**Task to complete:** Whenever the string "round" turns up in a line below, that line should be copied.

(Object matching data)
☆ ☆ ☆ ☆

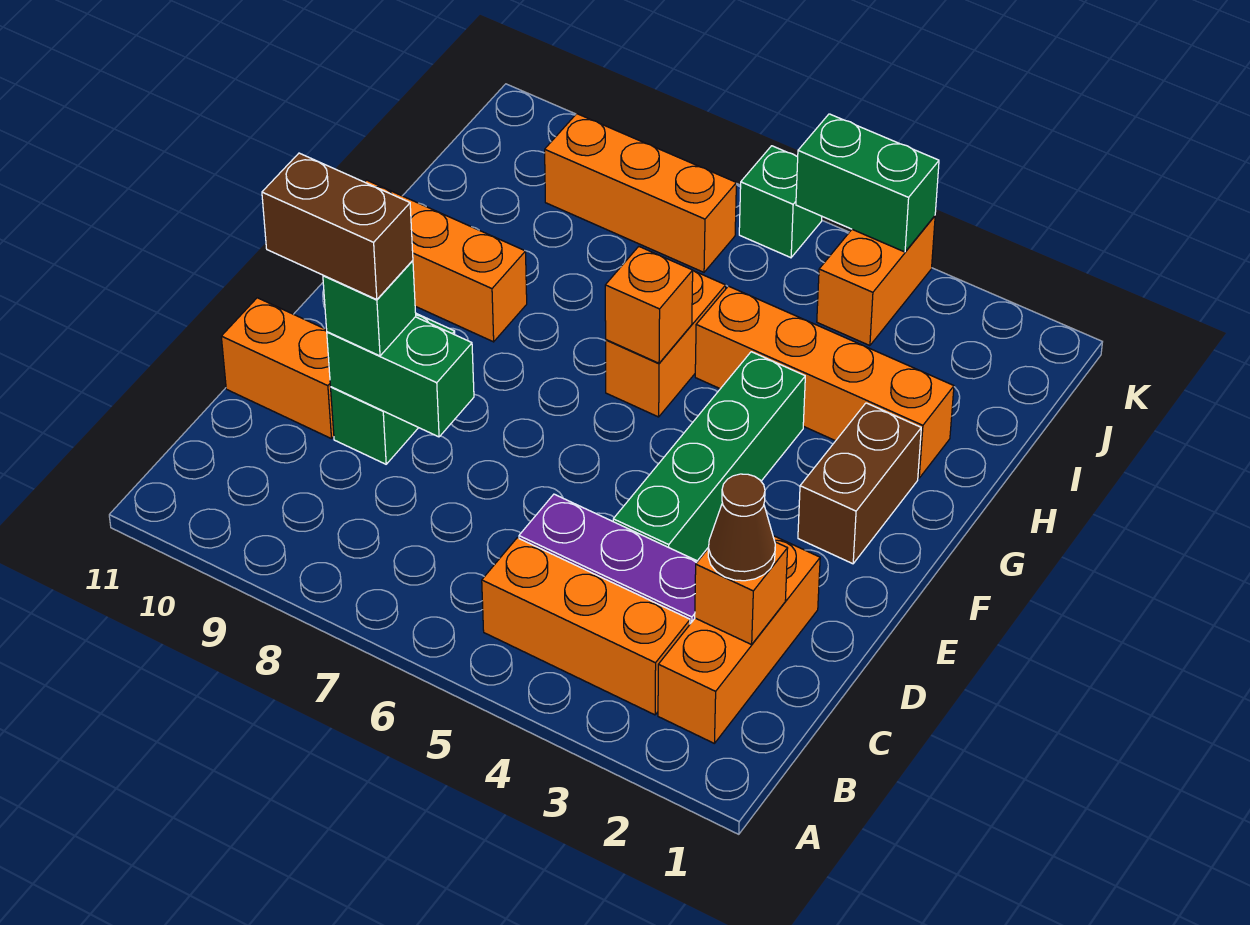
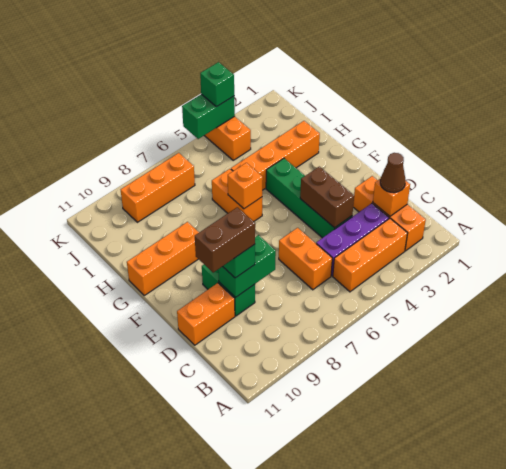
none -> orange brick C6:D6 level 1
brown brick F2:G2 level 1 -> brown brick D4:E4 level 2
green brick K6 level 1 -> green brick K4 level 3

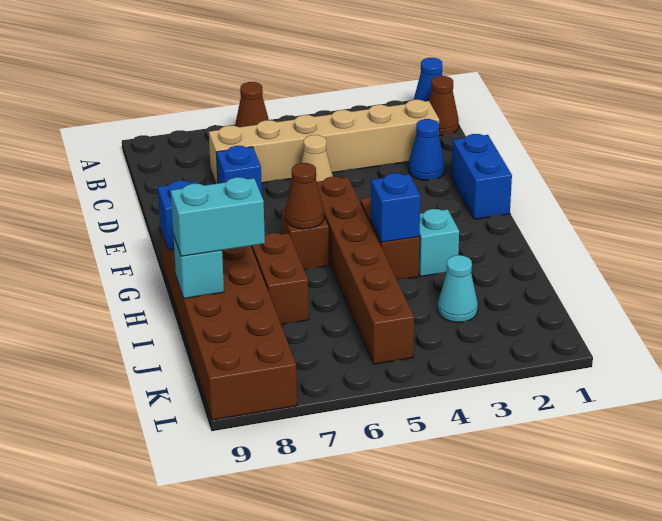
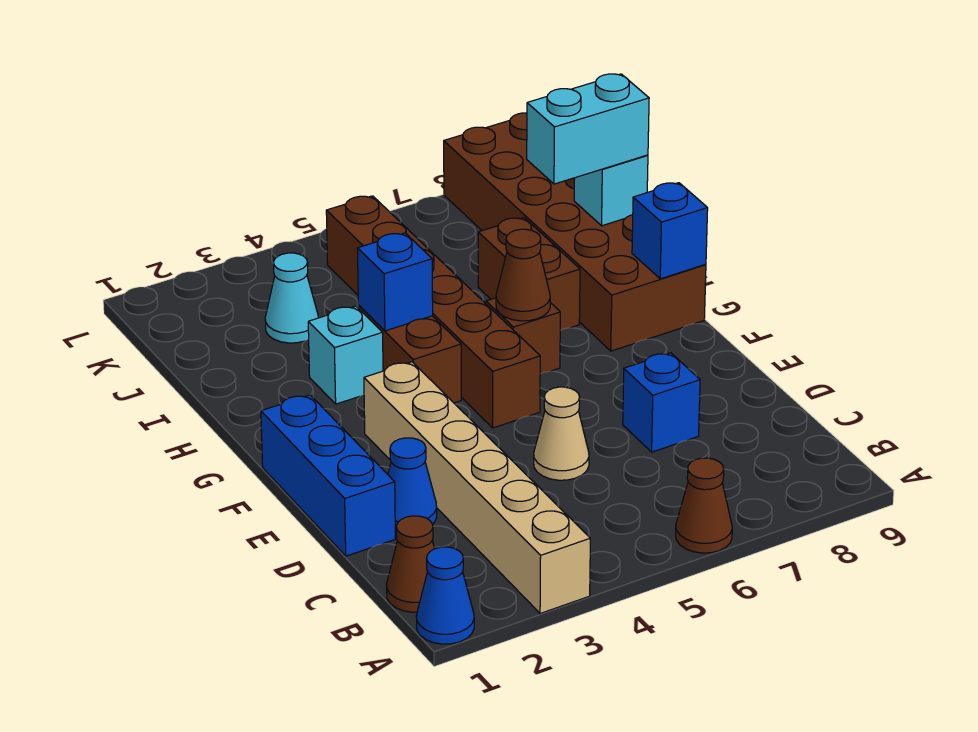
tan brick C2:C7 level 1 -> tan brick A3:F3 level 1
blue brick E1:F1 level 1 -> blue brick D1:F1 level 1

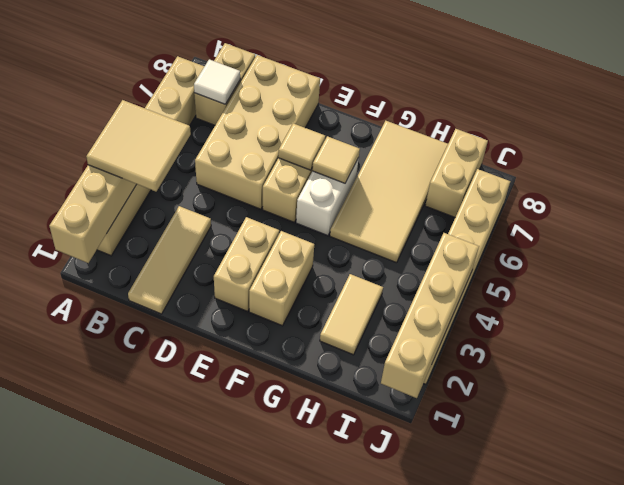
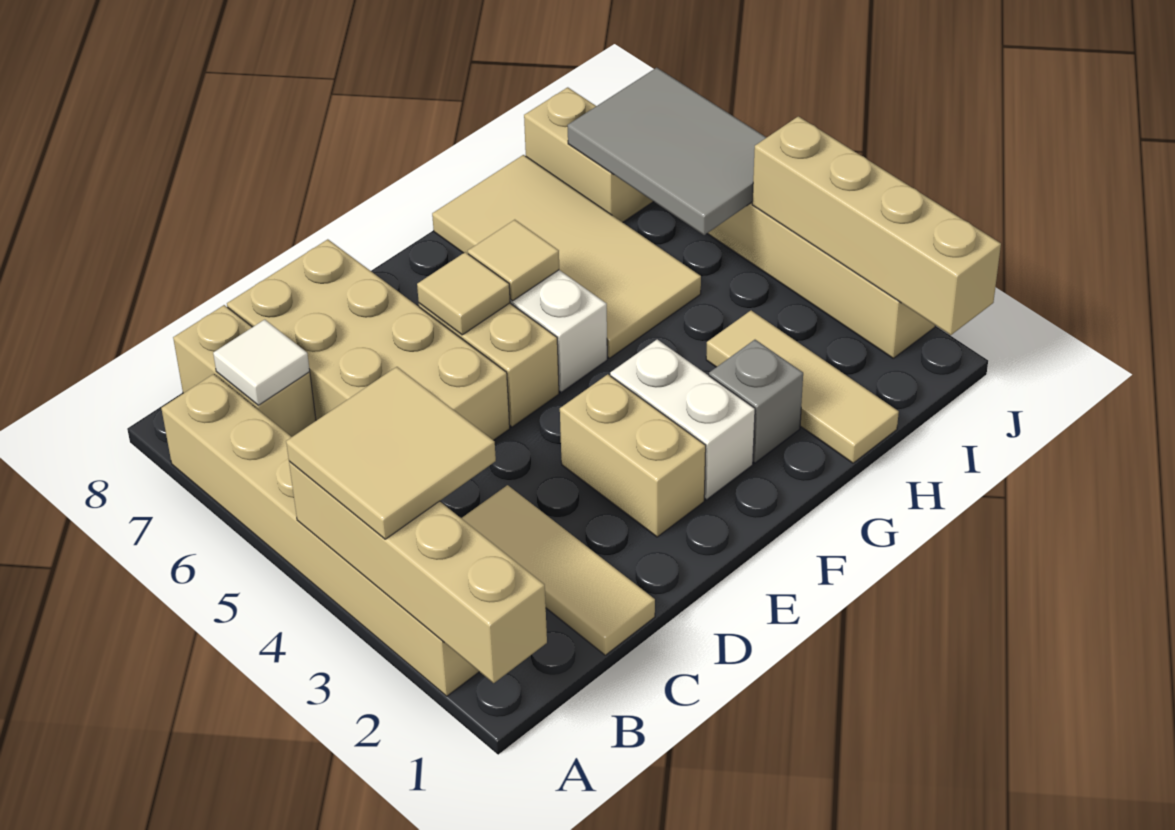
tan brick F2:F3 level 1 -> white brick F2:F3 level 1
none -> grey brick G2 level 1
tan tile H2:H3 level 1 -> tan tile H1:H3 level 1
none -> grey tile I5:J7 level 2

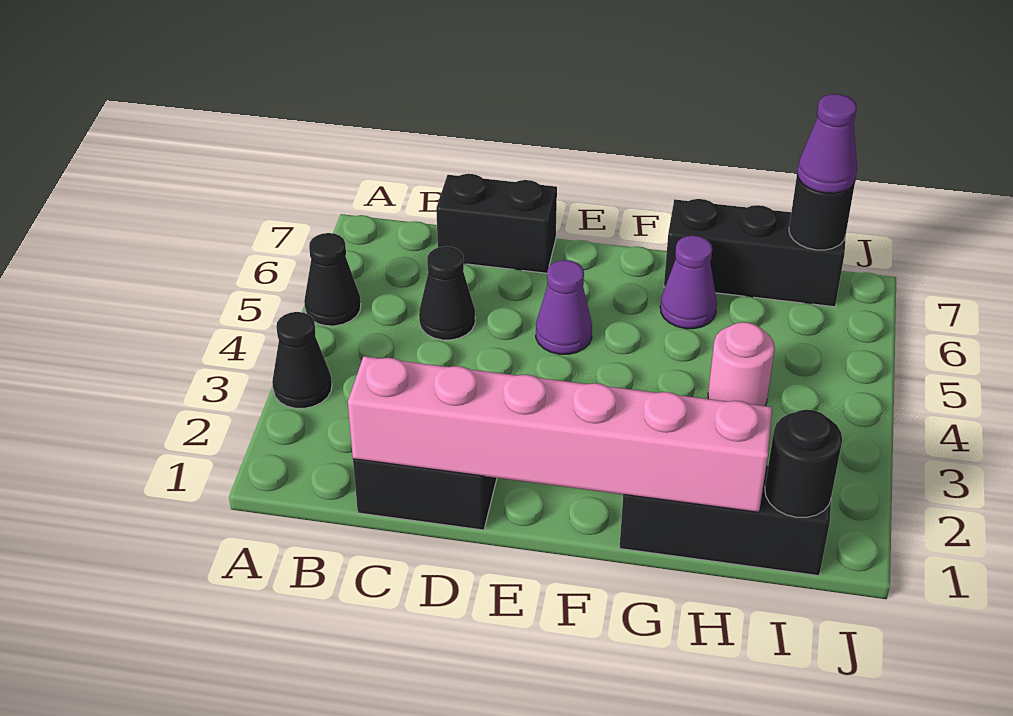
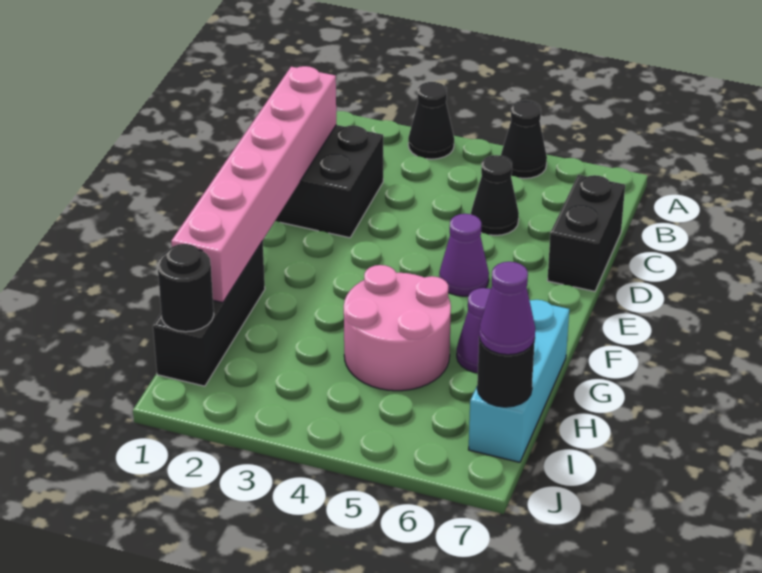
black brick G7:I7 level 1 -> cyan brick G7:I7 level 1
pink round brick H4 level 1 -> pink round brick G4:H5 level 1

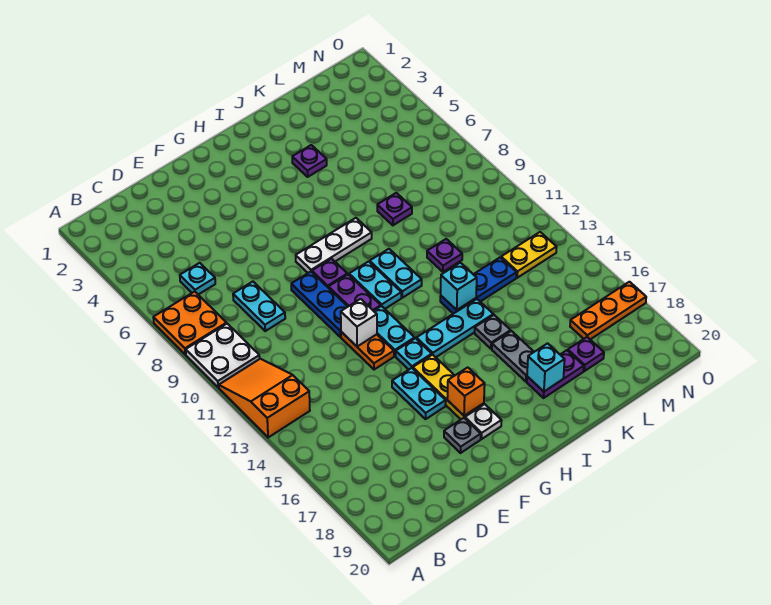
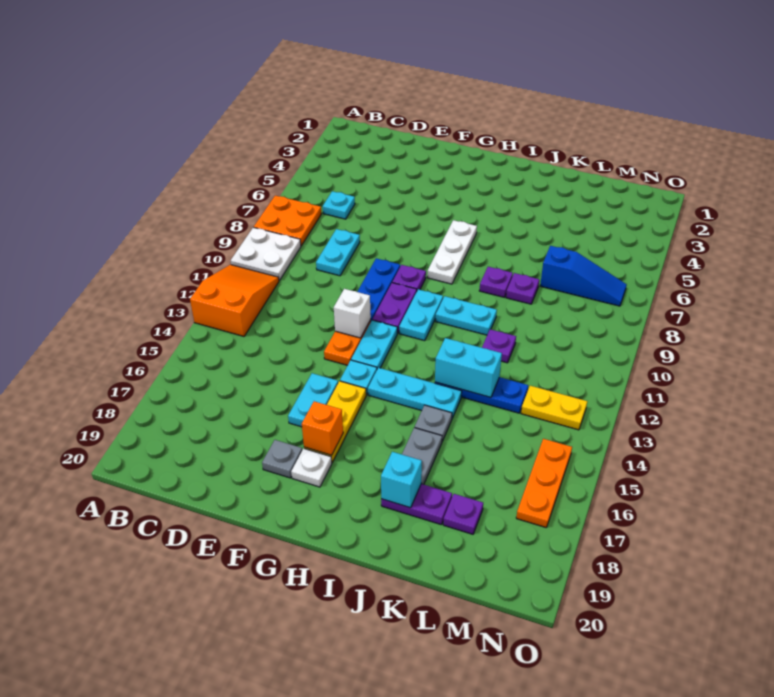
white plate G8:I8 level 1 -> white plate H6:H8 level 1
cyan plate I10:I11 level 1 -> cyan plate I10:J10 level 1
purple plate J4 level 1 -> purple plate J8 level 1
cyan brick J13 level 2 -> cyan brick J13:K13 level 2
none -> blue slope L7:N7 level 1 top L
orange plate M17:O17 level 1 -> orange plate N15:N17 level 1

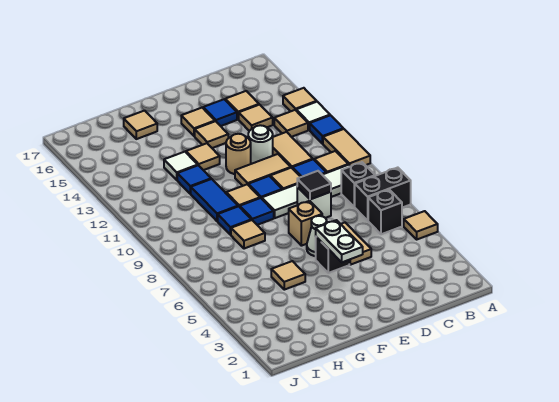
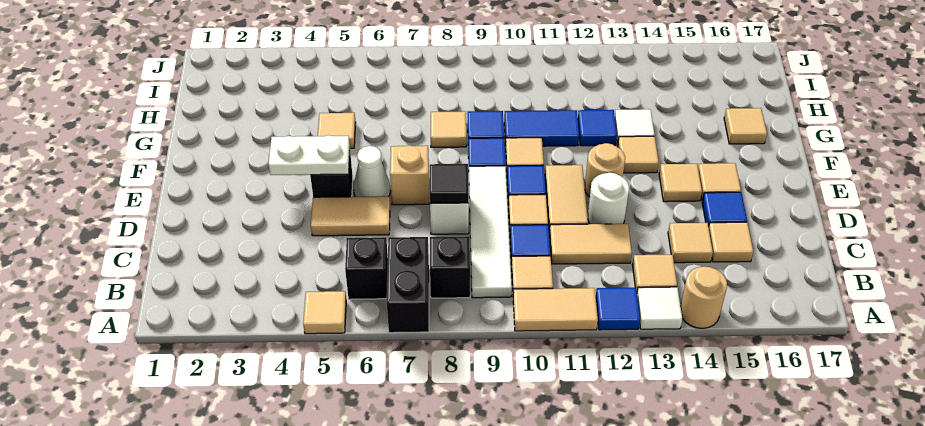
tan tile A14 level 1 -> tan round brick A14 level 1

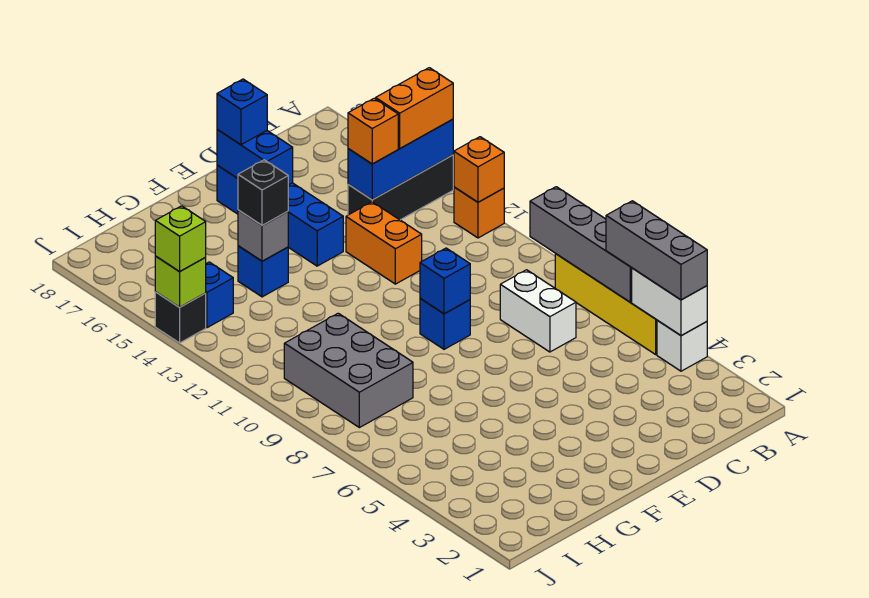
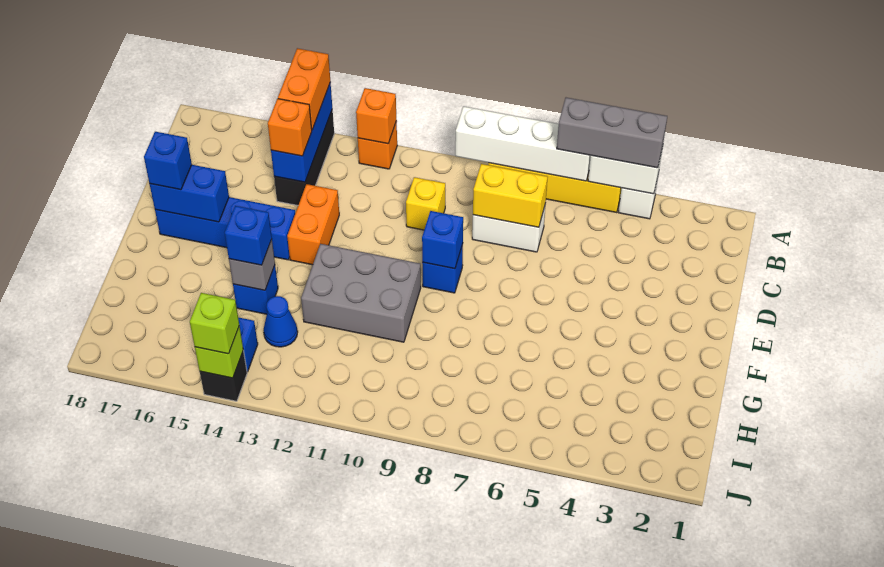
grey brick A6:A9 level 2 -> white brick A6:A9 level 2
none -> yellow brick C7:C8 level 2
none -> yellow brick C10 level 1
orange brick D12:D13 level 1 -> orange brick D13:E13 level 1
black brick G14 level 3 -> blue brick G14 level 3
grey brick H8:I10 level 1 -> grey brick F10:G12 level 1
none -> blue cone H13 level 1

☆ ☆ ☆ ☆

**Your response:**
pink round brick H4 level 1 -> pink round brick G4:H5 level 1
tan tile A14 level 1 -> tan round brick A14 level 1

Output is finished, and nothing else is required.